#### PROBLEM STATEMENT
Copy out the records below, swapping every "screenshot" for "page" and leaving the rest untouched.
..............................
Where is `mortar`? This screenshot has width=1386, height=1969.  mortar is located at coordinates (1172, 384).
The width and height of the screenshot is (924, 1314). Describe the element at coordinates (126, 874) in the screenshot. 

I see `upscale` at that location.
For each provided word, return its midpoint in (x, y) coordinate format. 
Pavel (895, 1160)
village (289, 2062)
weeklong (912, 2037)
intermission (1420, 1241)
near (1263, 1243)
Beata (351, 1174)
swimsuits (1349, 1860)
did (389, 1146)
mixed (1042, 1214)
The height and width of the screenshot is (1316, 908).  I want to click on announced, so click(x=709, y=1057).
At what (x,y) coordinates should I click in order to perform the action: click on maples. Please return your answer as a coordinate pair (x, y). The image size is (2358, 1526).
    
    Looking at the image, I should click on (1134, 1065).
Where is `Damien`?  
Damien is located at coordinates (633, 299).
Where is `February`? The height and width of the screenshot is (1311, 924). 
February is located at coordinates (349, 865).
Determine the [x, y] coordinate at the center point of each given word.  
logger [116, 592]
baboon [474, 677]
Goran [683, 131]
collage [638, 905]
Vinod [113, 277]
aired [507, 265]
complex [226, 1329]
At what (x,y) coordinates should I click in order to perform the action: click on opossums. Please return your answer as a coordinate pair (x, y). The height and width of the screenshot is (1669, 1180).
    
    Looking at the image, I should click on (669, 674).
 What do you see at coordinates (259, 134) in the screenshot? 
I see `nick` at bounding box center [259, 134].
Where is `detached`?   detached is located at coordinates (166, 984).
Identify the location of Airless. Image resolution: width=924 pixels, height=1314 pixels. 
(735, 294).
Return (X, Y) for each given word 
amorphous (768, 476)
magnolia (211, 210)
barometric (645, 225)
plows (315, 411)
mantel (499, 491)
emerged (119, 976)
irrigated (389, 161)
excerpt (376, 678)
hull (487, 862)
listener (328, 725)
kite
..............................
#### EXERCISE RESPONSE
Where is `mortar`? This page has width=1386, height=1969.  mortar is located at coordinates (1172, 384).
The width and height of the page is (924, 1314). Describe the element at coordinates (126, 874) in the page. 

I see `upscale` at that location.
For each provided word, return its midpoint in (x, y) coordinate format. 
Pavel (895, 1160)
village (289, 2062)
weeklong (912, 2037)
intermission (1420, 1241)
near (1263, 1243)
Beata (351, 1174)
swimsuits (1349, 1860)
did (389, 1146)
mixed (1042, 1214)
The height and width of the page is (1316, 908).  I want to click on announced, so click(x=709, y=1057).
At what (x,y) coordinates should I click in order to perform the action: click on maples. Please return your answer as a coordinate pair (x, y). The image size is (2358, 1526).
    
    Looking at the image, I should click on (1134, 1065).
Where is `Damien`?  
Damien is located at coordinates (633, 299).
Where is `February`? The height and width of the page is (1311, 924). 
February is located at coordinates (349, 865).
Determine the [x, y] coordinate at the center point of each given word.  
logger [116, 592]
baboon [474, 677]
Goran [683, 131]
collage [638, 905]
Vinod [113, 277]
aired [507, 265]
complex [226, 1329]
At what (x,y) coordinates should I click in order to perform the action: click on opossums. Please return your answer as a coordinate pair (x, y). The height and width of the page is (1669, 1180).
    
    Looking at the image, I should click on (669, 674).
 What do you see at coordinates (259, 134) in the page? 
I see `nick` at bounding box center [259, 134].
Where is `detached`?   detached is located at coordinates (166, 984).
Identify the location of Airless. Image resolution: width=924 pixels, height=1314 pixels. 
(735, 294).
Return (X, Y) for each given word 
amorphous (768, 476)
magnolia (211, 210)
barometric (645, 225)
plows (315, 411)
mantel (499, 491)
emerged (119, 976)
irrigated (389, 161)
excerpt (376, 678)
hull (487, 862)
listener (328, 725)
kite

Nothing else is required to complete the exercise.